Scan the entries for lines with the word "Payroll", then copy those lines.

§ **Records**
----------------------------------------
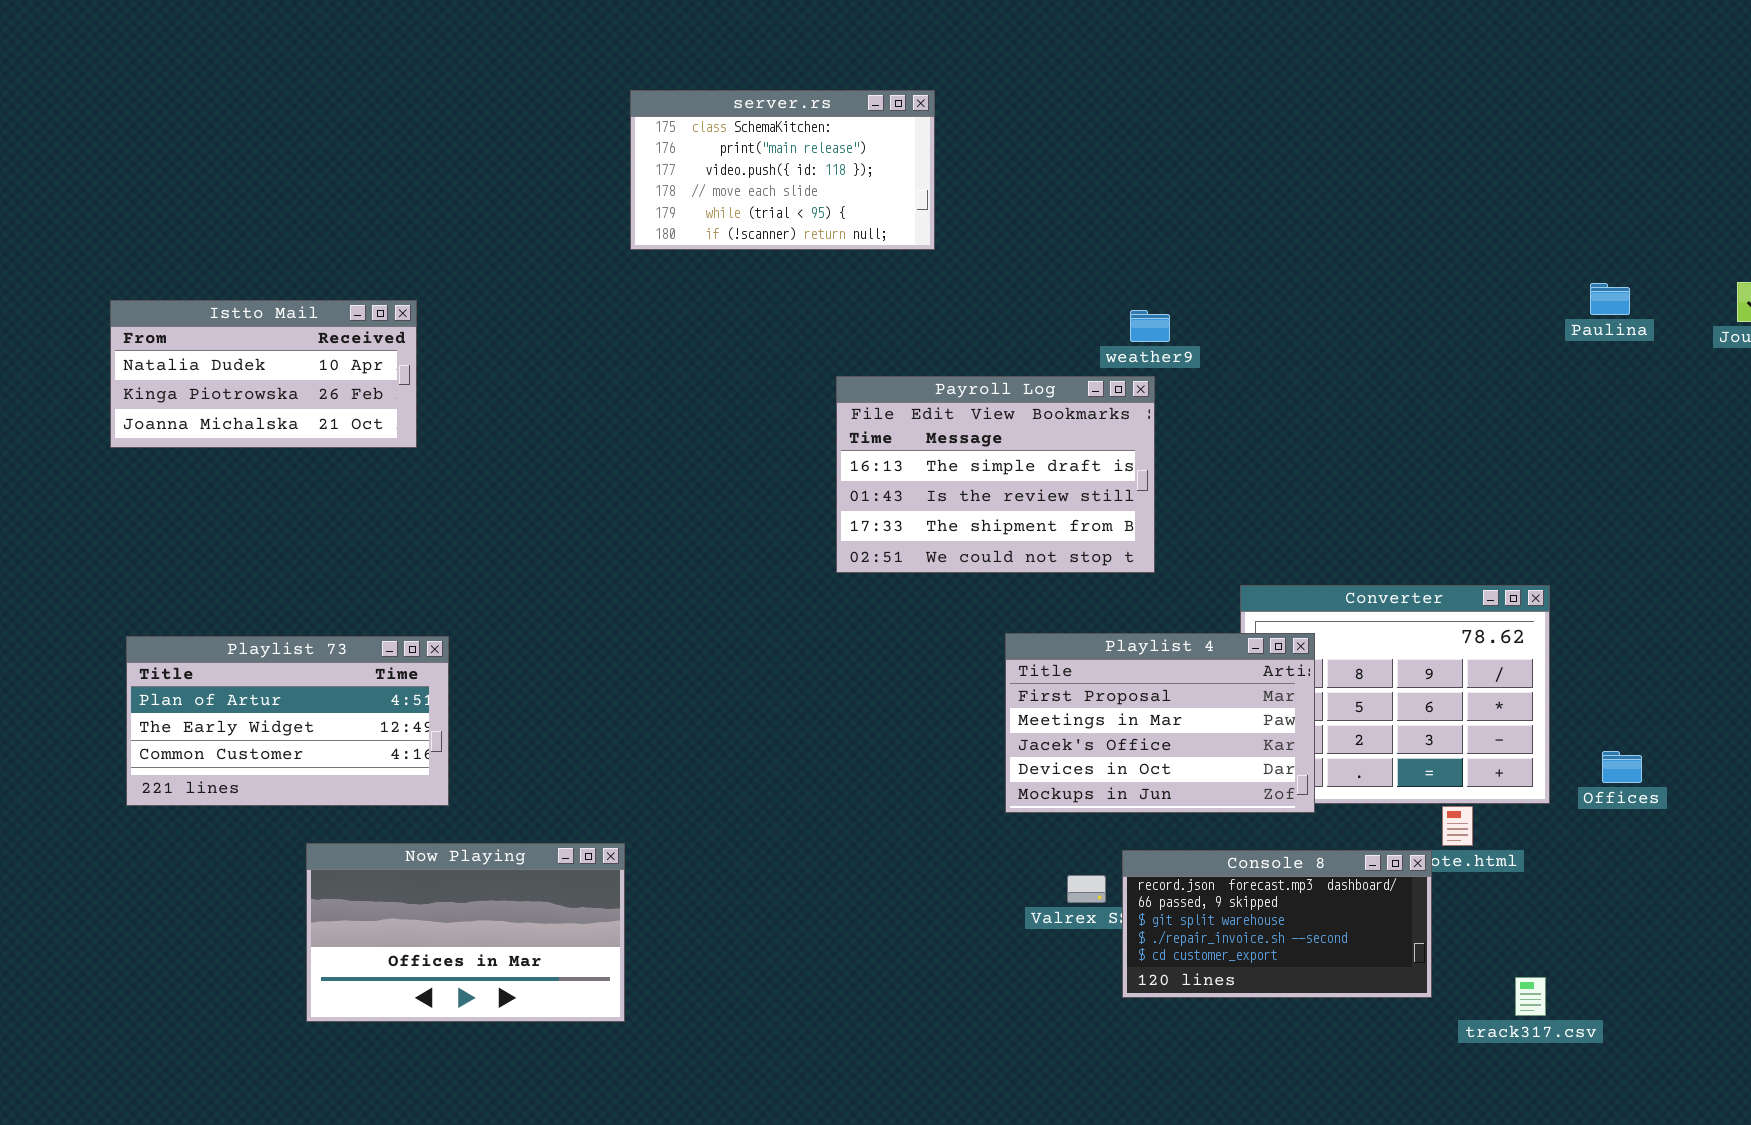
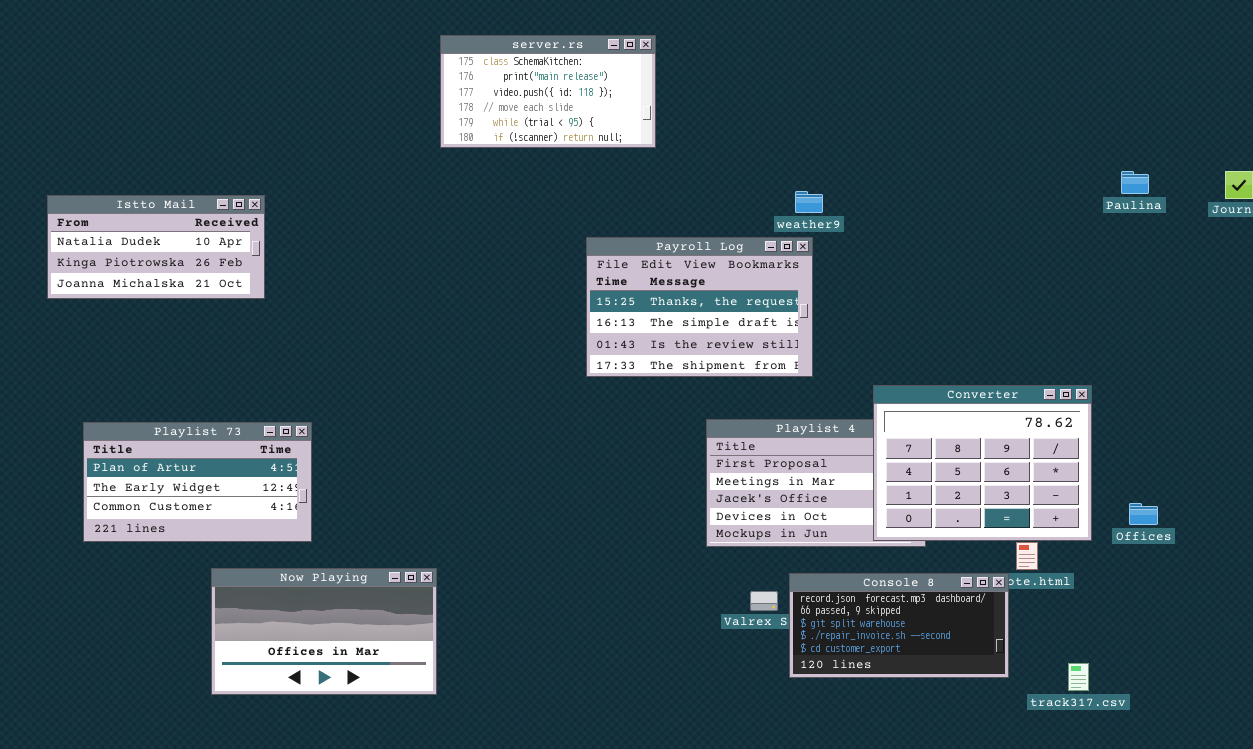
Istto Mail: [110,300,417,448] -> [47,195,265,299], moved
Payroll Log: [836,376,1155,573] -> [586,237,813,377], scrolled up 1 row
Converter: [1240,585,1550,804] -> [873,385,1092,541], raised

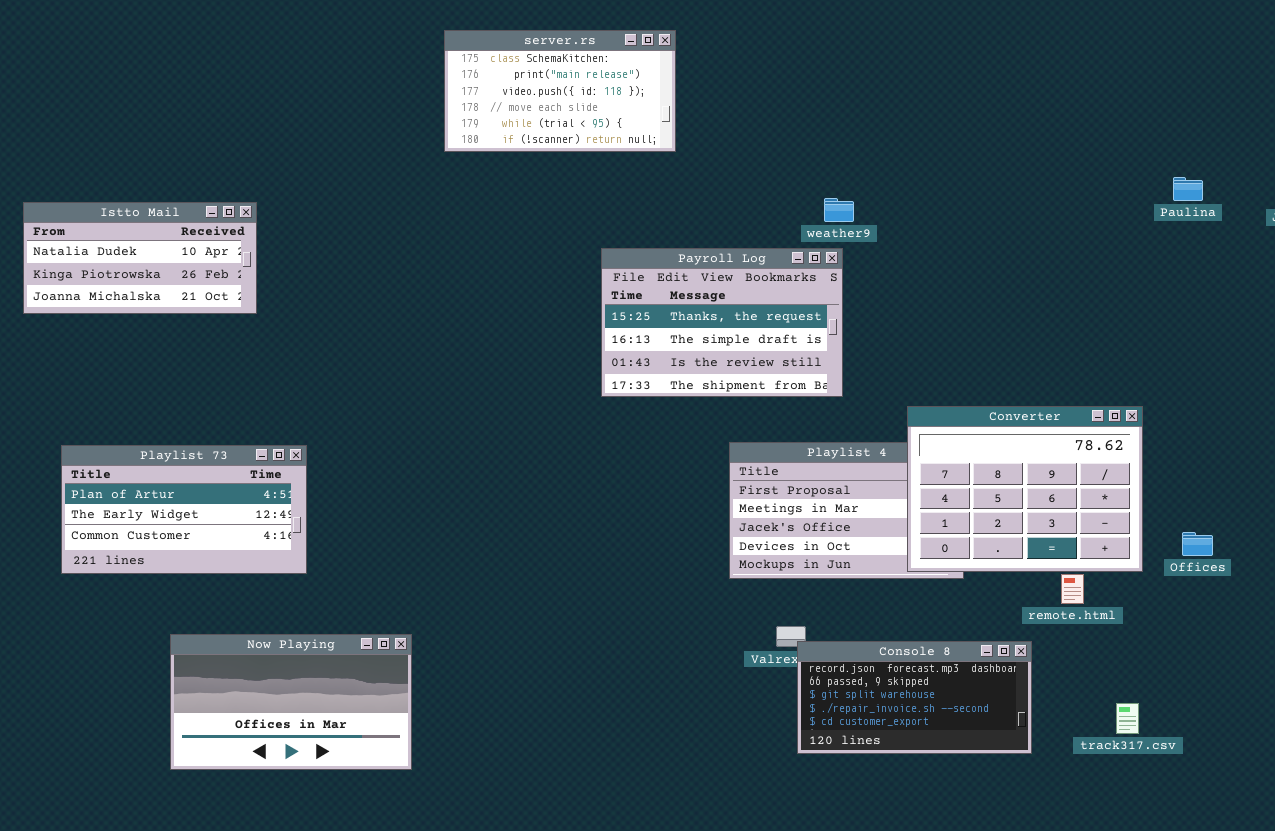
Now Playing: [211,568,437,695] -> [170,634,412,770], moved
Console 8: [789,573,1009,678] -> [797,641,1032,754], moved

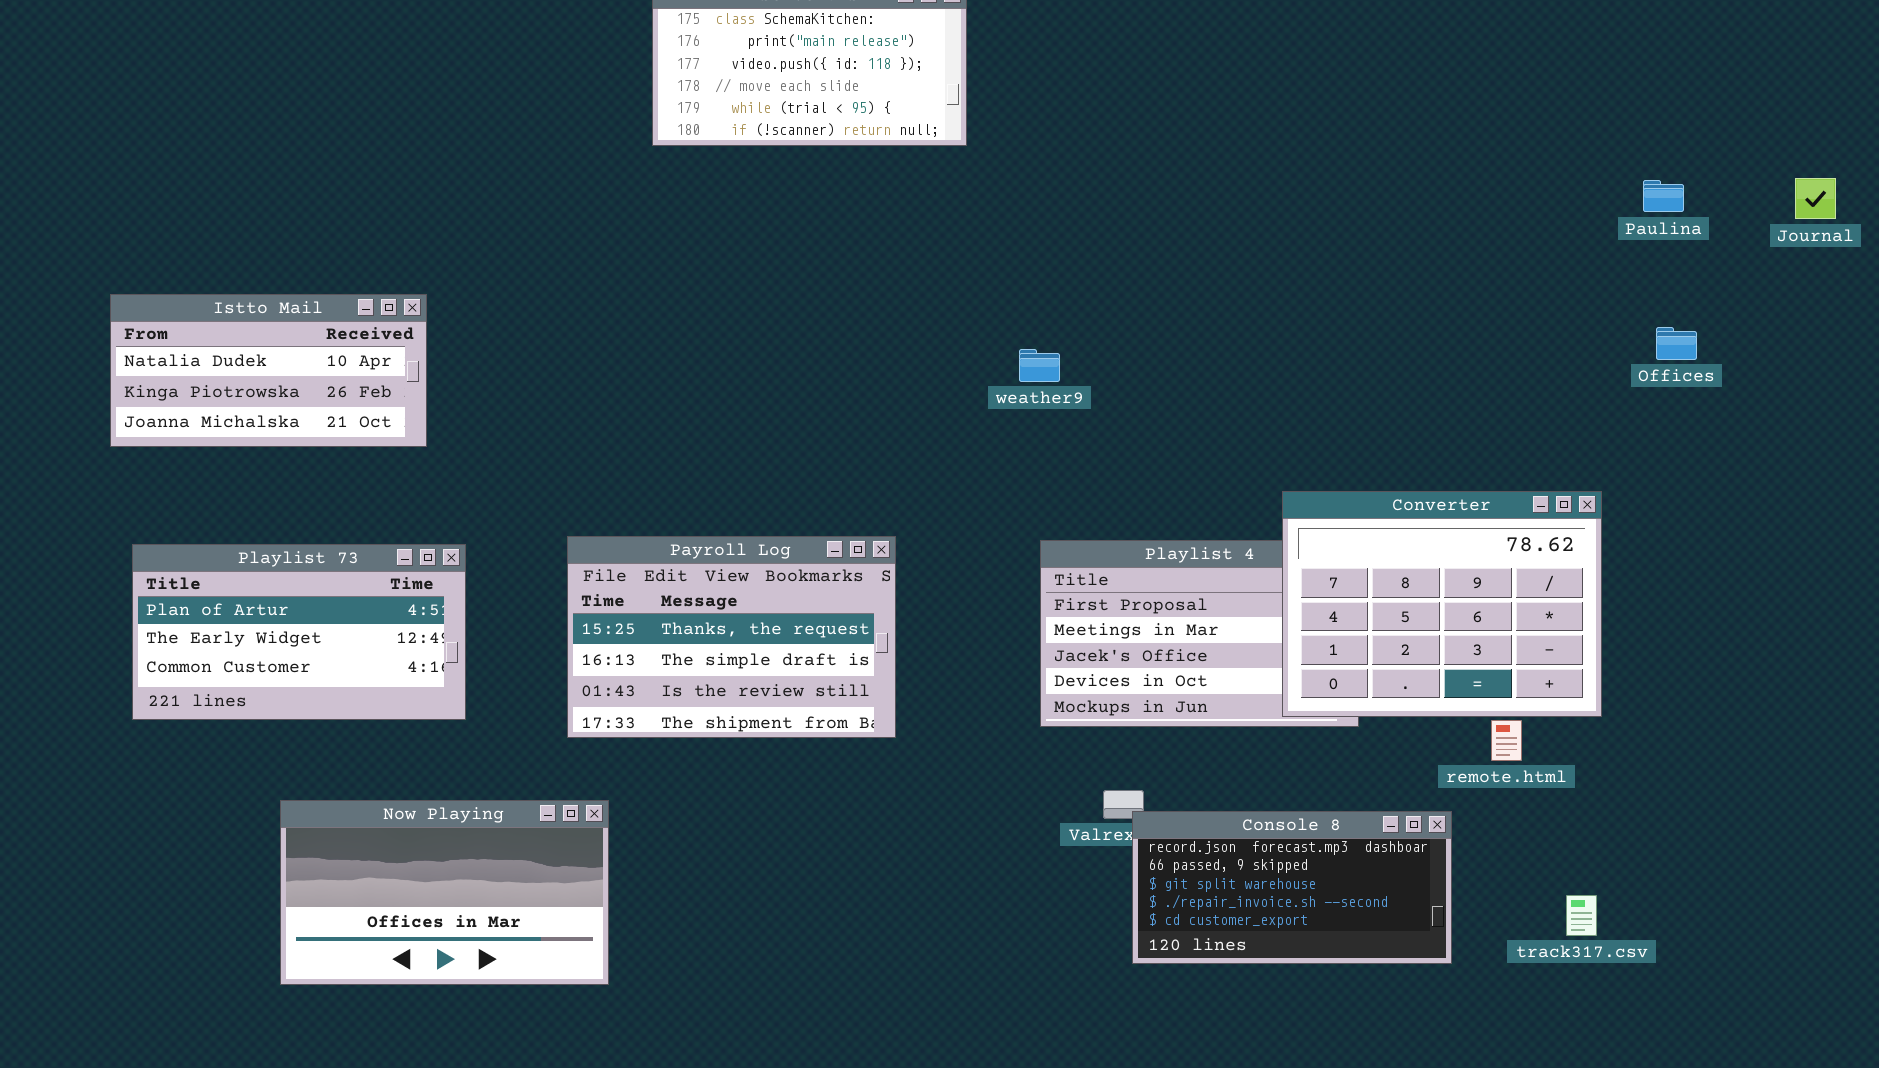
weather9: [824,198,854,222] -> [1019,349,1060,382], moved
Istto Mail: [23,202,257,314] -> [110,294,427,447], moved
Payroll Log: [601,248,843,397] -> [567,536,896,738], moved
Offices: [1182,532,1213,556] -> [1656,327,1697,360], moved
----------------------------------------
§ **Exercise answer**
Payroll Log: [836,376,1155,573] -> [586,237,813,377], scrolled up 1 row
Payroll Log: [601,248,843,397] -> [567,536,896,738], moved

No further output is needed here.